Input material START

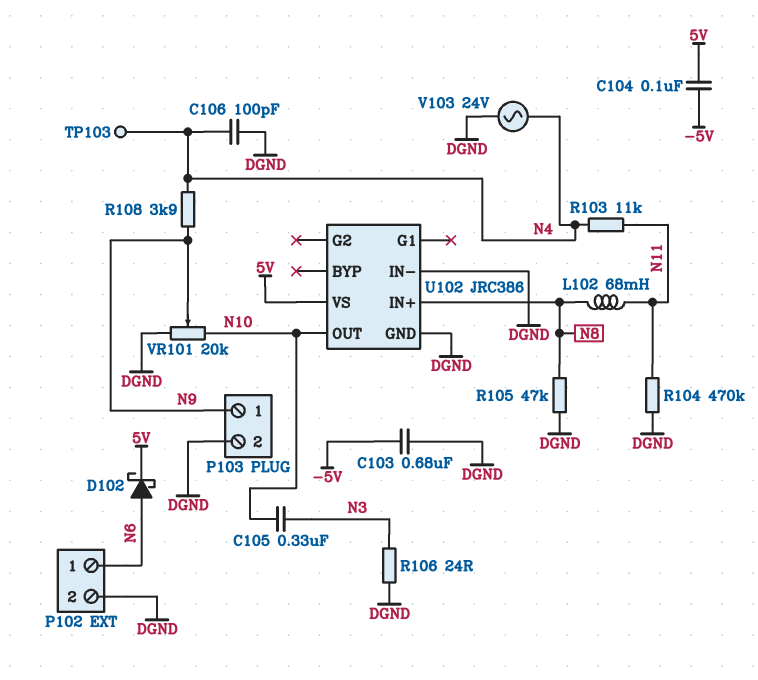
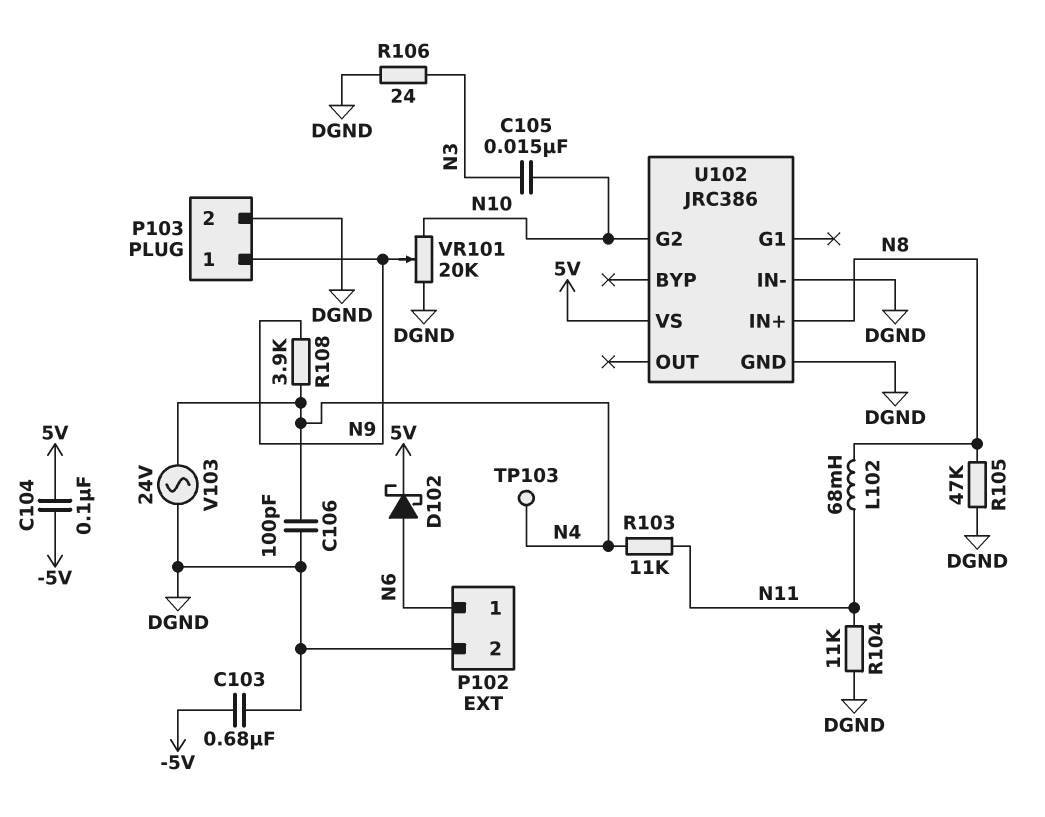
C105: 330nF (N3, N10) -> 15nF (N3, N10)
R104: 470k (DGND, N11) -> 11k (DGND, N11)
U102 pin G2: none -> N10
U102 pin OUT: N10 -> none

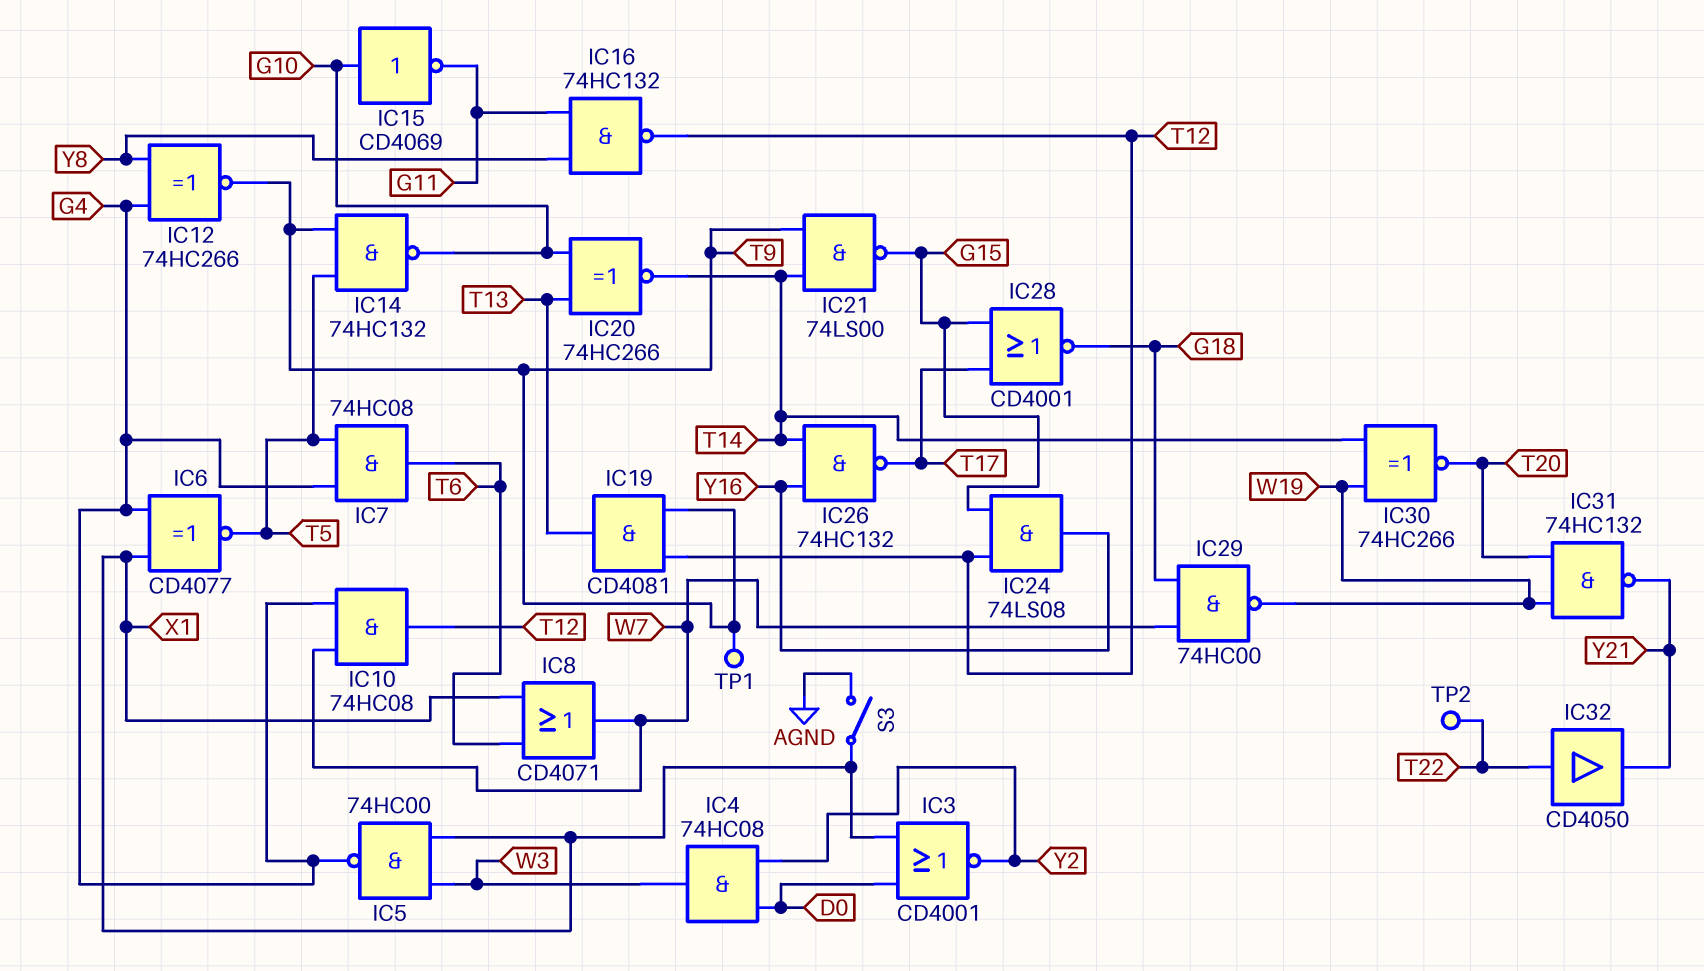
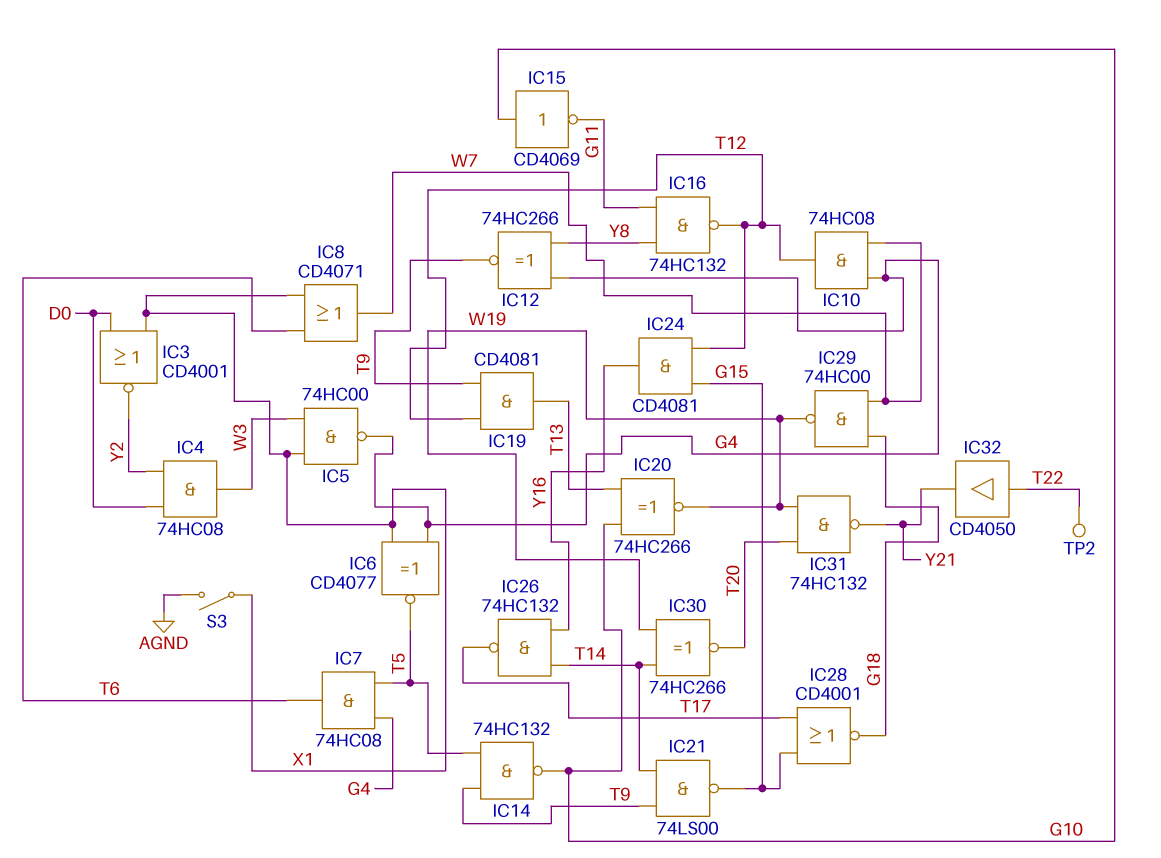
IC20: XNOR 74HC266 (in G10, in T13, out T14) -> XNOR 74HC266 (in G10, in T13, out W19)
IC24: AND 74LS08 (in G15, in T12, out Y16) -> AND CD4081 (in G15, in T12, out Y16)
TP1: test point (T9) -> none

Input material END

== What is needed ==
Copy all the records above exactly, but leave out the pictures.

== Task answer ==
C105: 330nF (N3, N10) -> 15nF (N3, N10)
R104: 470k (DGND, N11) -> 11k (DGND, N11)
U102 pin G2: none -> N10
U102 pin OUT: N10 -> none

IC20: XNOR 74HC266 (in G10, in T13, out T14) -> XNOR 74HC266 (in G10, in T13, out W19)
IC24: AND 74LS08 (in G15, in T12, out Y16) -> AND CD4081 (in G15, in T12, out Y16)
TP1: test point (T9) -> none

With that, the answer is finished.